• About this exercise:
Quote the records in full and leave their pictures out.

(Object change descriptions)
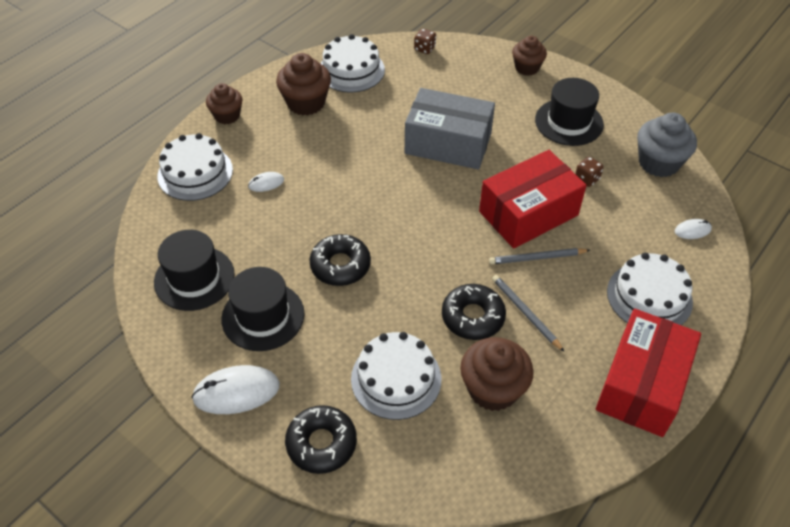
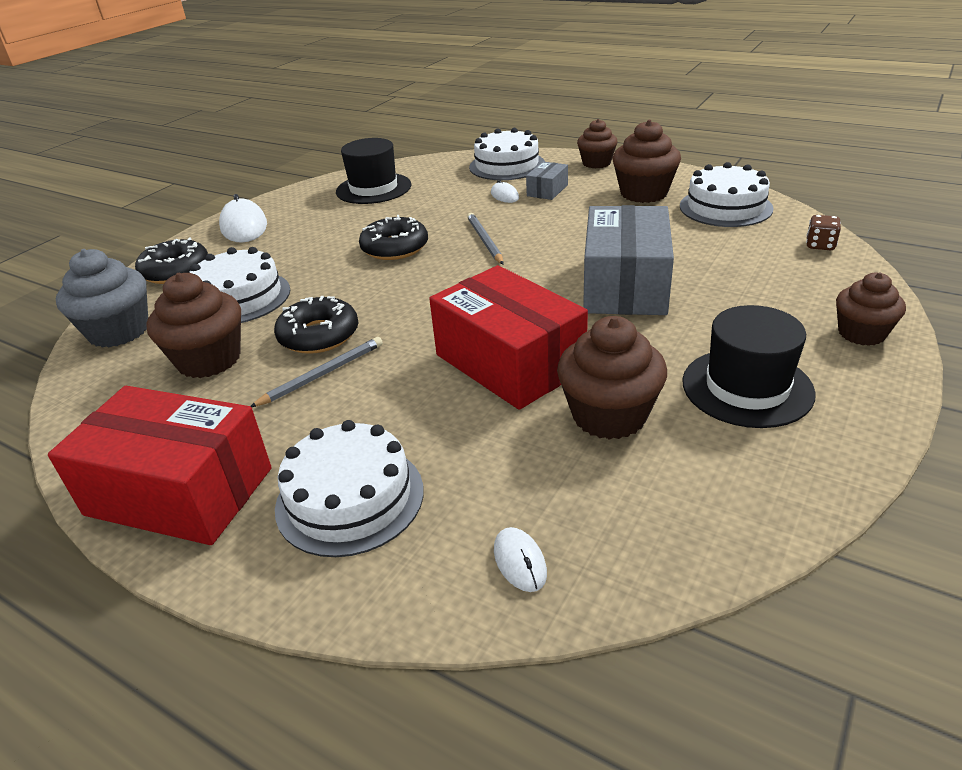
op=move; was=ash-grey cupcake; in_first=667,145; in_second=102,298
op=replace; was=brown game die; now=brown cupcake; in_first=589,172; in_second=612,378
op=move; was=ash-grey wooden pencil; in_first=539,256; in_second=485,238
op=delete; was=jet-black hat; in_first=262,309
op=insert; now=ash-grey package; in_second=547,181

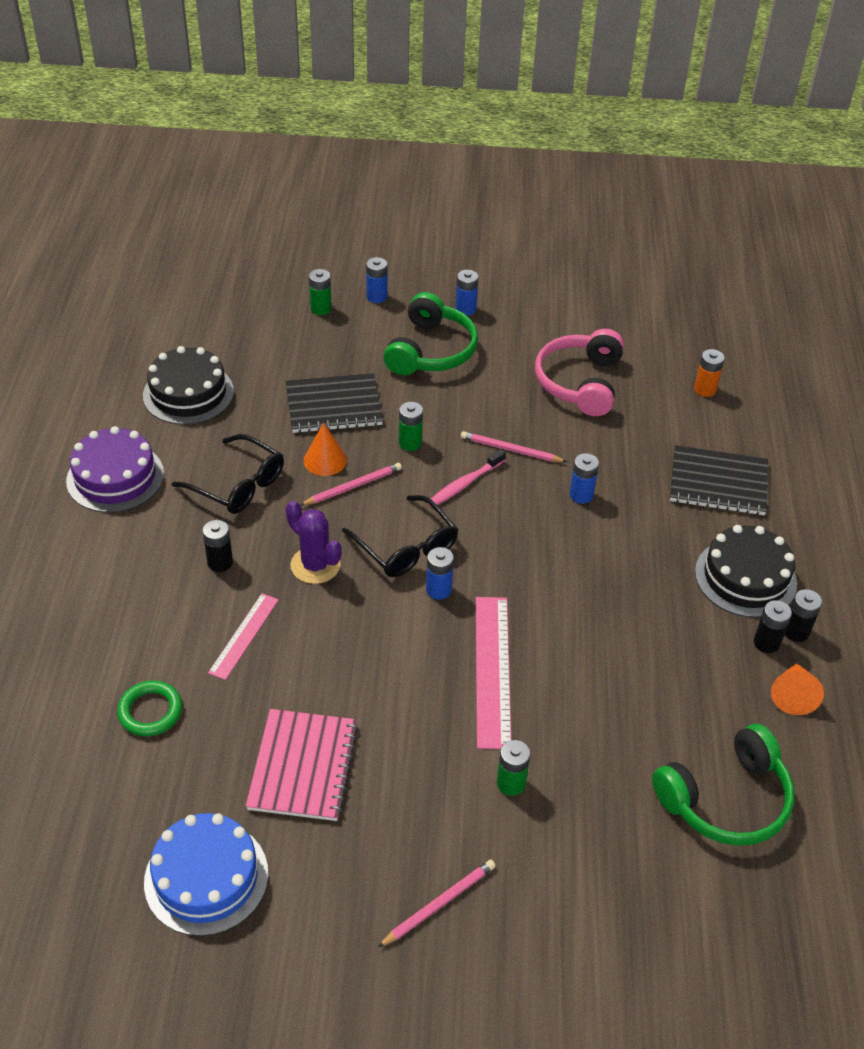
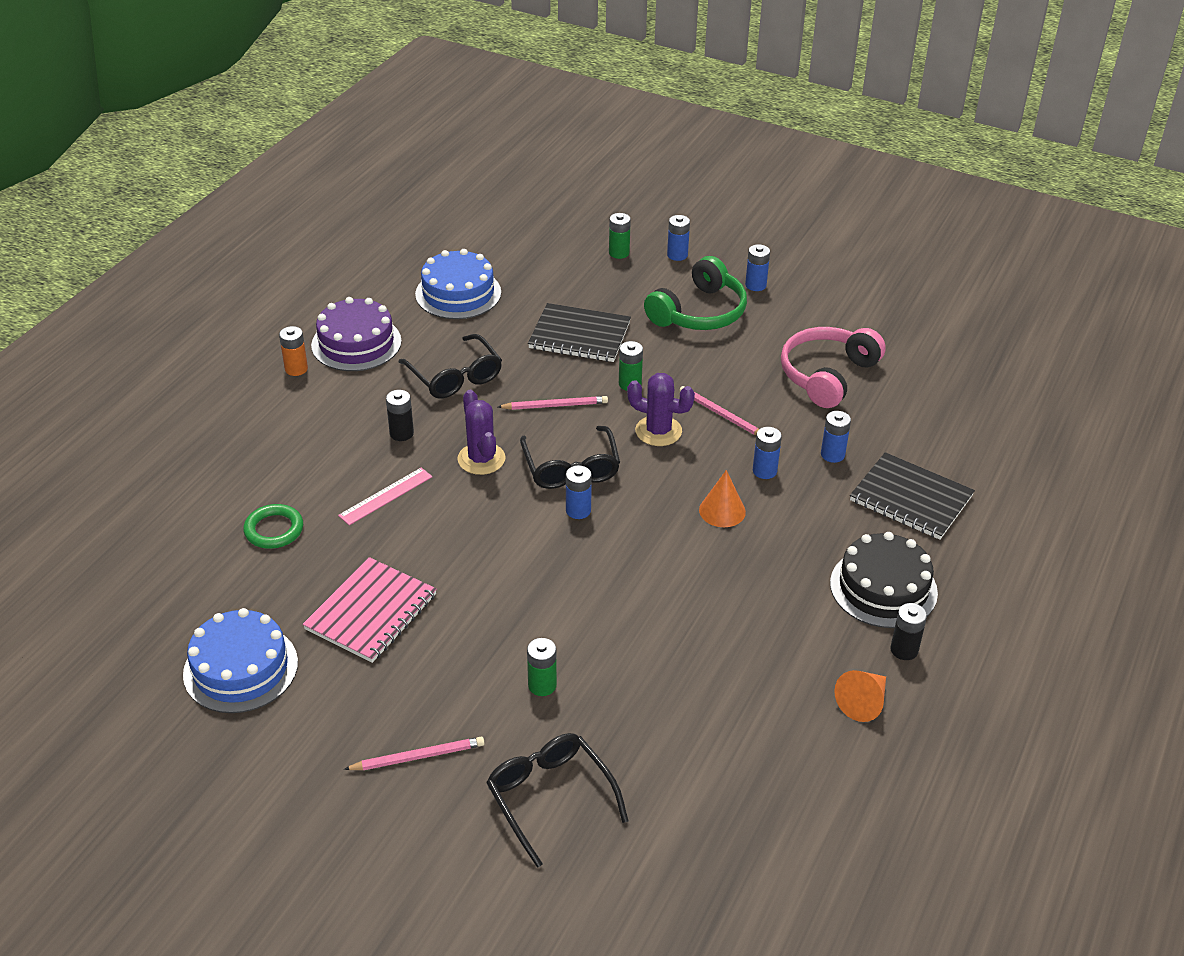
op=recolor; was=jet-black layer cake; now=cobalt layer cake; in_first=188,385; in_second=458,284
op=move; was=bright orange AA battery; in_first=709,373; in_second=293,351
op=move; was=bright orange cone; in_first=325,449; in_second=722,498
op=replace; was=rosy tooth brush; now=purple saguaro cactus; in_first=467,478; in_second=661,409
op=delete; was=rosy straightedge; in_first=493,673
op=delete; was=jet-black AA battery; in_first=773,626
op=delete; was=green over-ear headphones; in_first=723,785
op=insert; now=cobalt AA battery; in_second=836,437
op=insert; now=jet-black eyeglasses; in_second=557,800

• Written response:
op=move; was=ash-grey cupcake; in_first=667,145; in_second=102,298
op=replace; was=brown game die; now=brown cupcake; in_first=589,172; in_second=612,378
op=move; was=ash-grey wooden pencil; in_first=539,256; in_second=485,238
op=delete; was=jet-black hat; in_first=262,309
op=insert; now=ash-grey package; in_second=547,181

op=recolor; was=jet-black layer cake; now=cobalt layer cake; in_first=188,385; in_second=458,284
op=move; was=bright orange AA battery; in_first=709,373; in_second=293,351
op=move; was=bright orange cone; in_first=325,449; in_second=722,498
op=replace; was=rosy tooth brush; now=purple saguaro cactus; in_first=467,478; in_second=661,409
op=delete; was=rosy straightedge; in_first=493,673
op=delete; was=jet-black AA battery; in_first=773,626
op=delete; was=green over-ear headphones; in_first=723,785
op=insert; now=cobalt AA battery; in_second=836,437
op=insert; now=jet-black eyeglasses; in_second=557,800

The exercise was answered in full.